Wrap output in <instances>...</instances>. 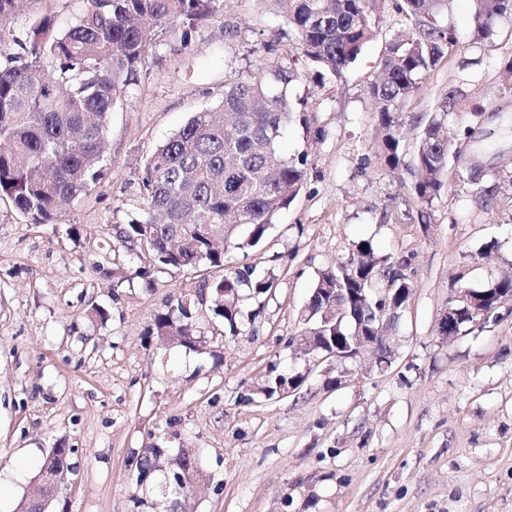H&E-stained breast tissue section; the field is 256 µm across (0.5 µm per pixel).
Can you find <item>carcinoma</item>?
<instances>
[{
  "instance_id": "carcinoma-1",
  "label": "carcinoma",
  "mask_w": 512,
  "mask_h": 512,
  "mask_svg": "<svg viewBox=\"0 0 512 512\" xmlns=\"http://www.w3.org/2000/svg\"><path fill=\"white\" fill-rule=\"evenodd\" d=\"M0 0V199H8L35 224L55 221L103 176L106 135L114 109L137 81L162 31L179 23L189 29L217 14L221 0H73L75 22L59 31L50 16L30 14L19 29L7 26L22 2ZM293 31L299 57L278 60L259 76L241 74L225 84L219 110L194 113L173 136L159 144L144 164L143 202L128 223V248L150 254L158 266L200 274L181 289L154 320L153 334L176 336L195 350L206 343L198 323L203 297L208 310L224 321V333L239 334L243 292L255 298L276 283L269 273L253 277L249 266H226L231 250L256 245L279 212L300 194L308 158L286 156L283 132L295 120L314 139L308 112H294L291 86L310 78L317 84L340 77L376 37L385 0H274ZM446 0H401L396 9L406 28L386 44L379 75L368 96L377 127L372 148L382 166L402 160L405 113L402 107L428 72L463 50L455 31L438 23ZM474 39L491 34L495 20L512 16V0H474ZM461 93L450 90L433 115L418 121L412 150V191L430 206L447 190L448 167L456 165V142L446 116ZM475 196L491 202L512 174L490 185L469 176ZM408 263L377 254L372 240L353 245L346 260L323 269L309 301L307 324L322 347L349 340L353 328L370 324V311L353 298L362 288L403 305L413 288ZM325 284L343 289L351 313L335 322L323 316ZM489 313L512 297V269L473 290ZM145 463L162 459L144 487L158 486L162 497L190 488L200 477L197 461L167 448L148 445L131 452Z\"/></svg>"
}]
</instances>
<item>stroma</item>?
I'll return each mask as SVG.
<instances>
[{"label":"stroma","mask_w":512,"mask_h":512,"mask_svg":"<svg viewBox=\"0 0 512 512\" xmlns=\"http://www.w3.org/2000/svg\"><path fill=\"white\" fill-rule=\"evenodd\" d=\"M395 3L341 77L294 83L326 137L296 122L286 130L288 153L308 155L304 187L255 247L229 257L276 284L244 300L252 320L217 349L151 336L193 275L132 255L116 230L138 214L158 144L218 107L234 73L295 55L273 0H222L191 32L166 31L112 114L105 177L59 221L31 223L0 199V512H16L52 448L77 451L71 512H134L142 489L130 453L150 443L195 450L191 512H512V299L471 331L438 333L459 287L512 268V192L482 204L452 167L426 209L408 164L386 170L370 150L366 89L404 25ZM509 58L512 17L493 42L443 60L404 107L417 121L461 89L466 109L481 110L467 149L487 181L512 171ZM363 238L406 261L414 282L392 329L394 362L380 372L295 359L319 272ZM274 363L301 386L261 393Z\"/></svg>","instance_id":"1"}]
</instances>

• WHAT THE TASK REQUIRES:
Tell how many lines in the material above include the word "carcinoma", giving the number only.

• RIGHT ANSWER:
3